What needs to be done: Say how many lines in the entries below have the word "house" in them, giving only the number.

[Data extracted from a collection]
#####

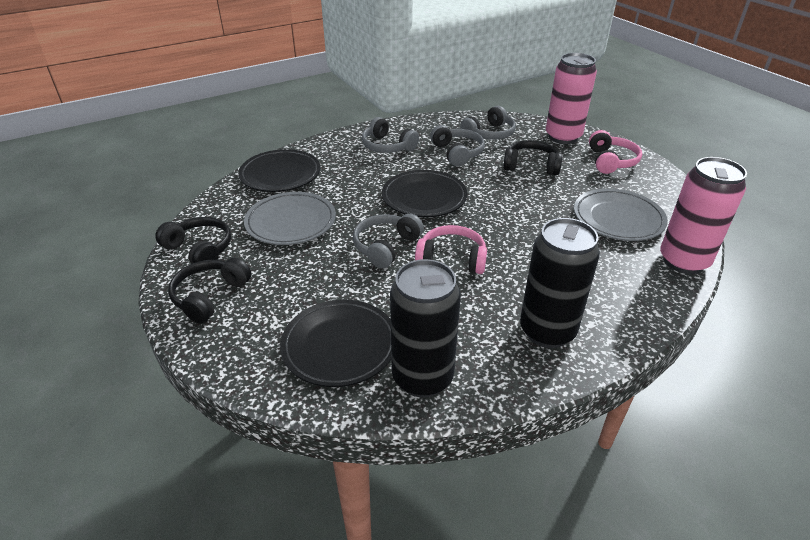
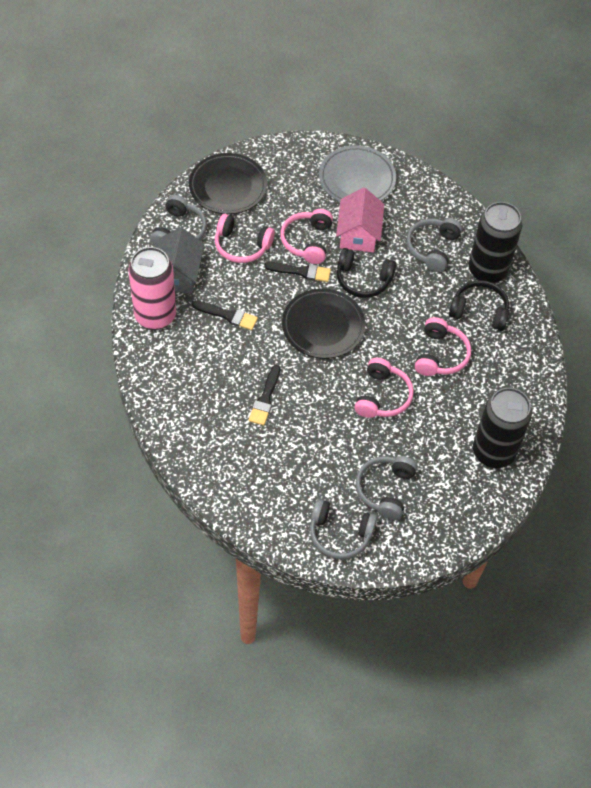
black brush: none = 0 -> [192,300,258,330] [249,365,280,425] [264,262,331,282] = 3
black headphones: [155,217,231,264] [168,258,251,324] [503,140,562,175] = 3 -> [337,248,397,298] [449,280,509,331] = 2
black plate: [238,149,320,192] [280,300,391,387] [382,170,467,217] = 3 -> [189,153,267,214] [282,289,365,359] = 2
grey house: none = 0 -> [157,227,204,293] = 1
grey plate: [244,192,336,245] [574,188,668,241] = 2 -> [319,145,396,202] = 1
pink can: [546,53,597,144] [660,157,747,274] = 2 -> [128,247,176,330] = 1
pink headphones: [415,225,487,274] [589,130,642,174] = 2 -> [215,214,275,263] [280,209,333,264] [354,358,414,418] [415,317,471,376] = 4
pink house: none = 0 -> [336,187,385,252] = 1

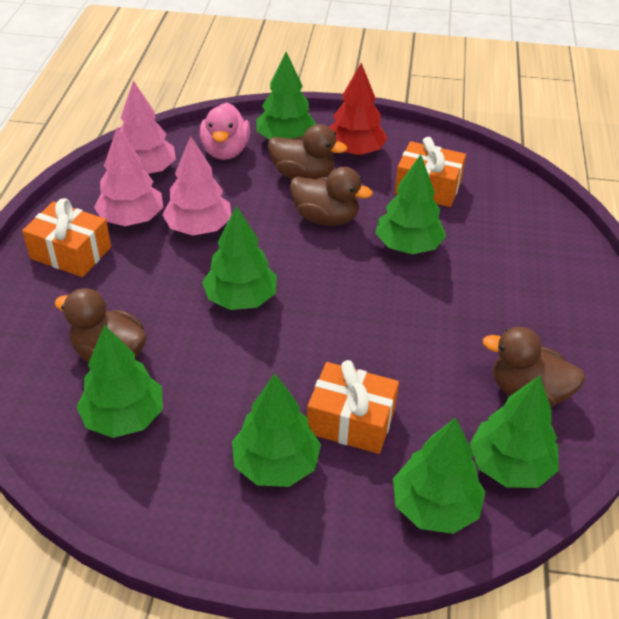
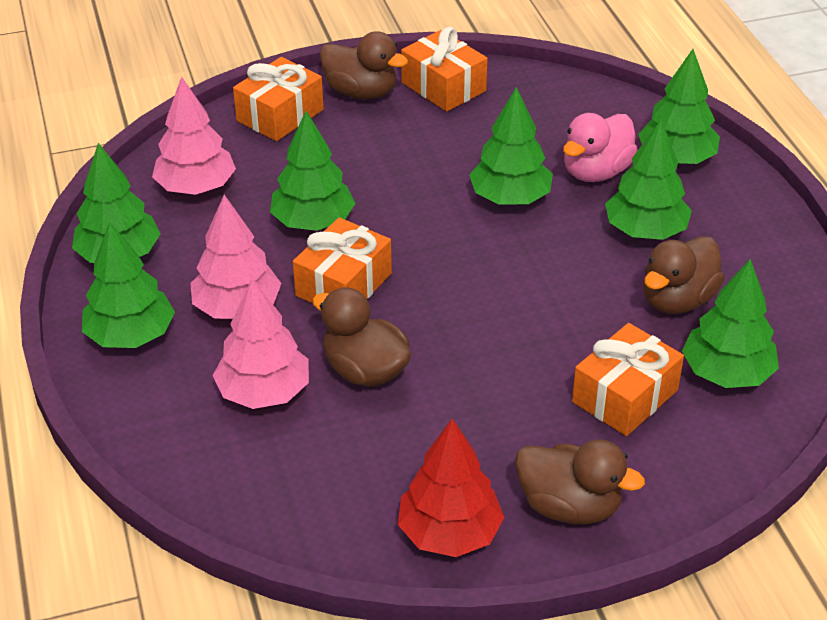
orange gift: [22,198,111,277] [307,360,399,454] [394,137,466,207] = 3 -> [233,57,324,141] [293,217,392,303] [401,27,488,112] [572,323,684,436] = 4

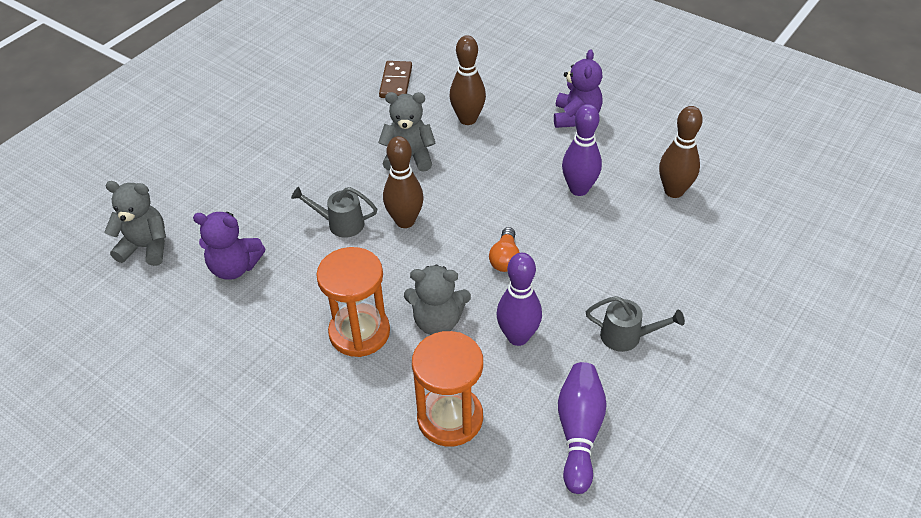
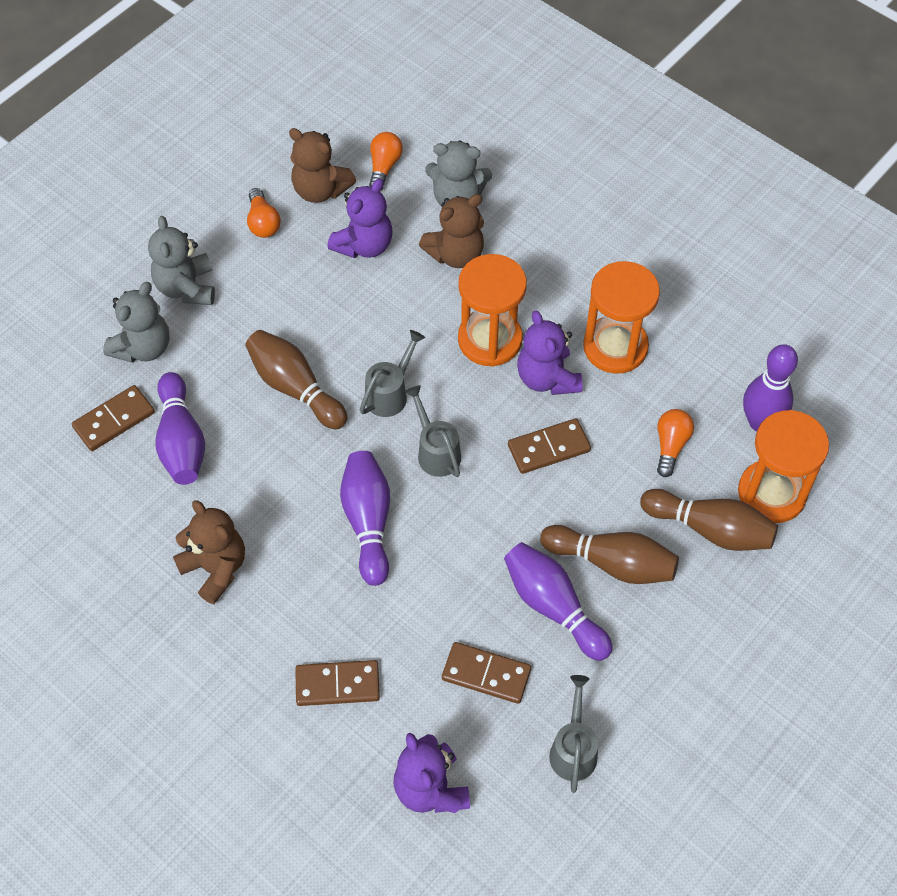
brown domino: [379,61,412,98] = 1 -> [72,385,155,451] [295,660,380,706] [442,642,531,704] [508,418,591,474] = 4
brown teddy bear: none = 0 -> [173,500,245,604] [289,128,356,203] [419,194,484,268] = 3
grey watering can: [291,186,377,238] [586,296,685,352] = 2 -> [360,330,425,417] [405,385,461,477] [549,675,598,793] = 3
orange hourglass: [316,247,390,357] [412,331,483,447] = 2 -> [458,254,527,367] [583,261,660,374] [738,410,829,523] = 3
orange light bulb: [489,227,520,272] = 1 -> [247,188,281,238] [369,132,403,190] [657,409,694,477] = 3
purple bowling pin: [496,253,542,346] [558,362,607,494] [562,104,602,196] = 3 -> [155,372,205,485] [340,451,390,586] [504,542,613,661] [743,344,798,431] = 4
purple teddy bear: [193,212,265,280] [554,49,603,128] = 2 -> [327,179,393,258] [393,733,470,813] [517,311,583,395] = 3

#####

Exercise solution: 2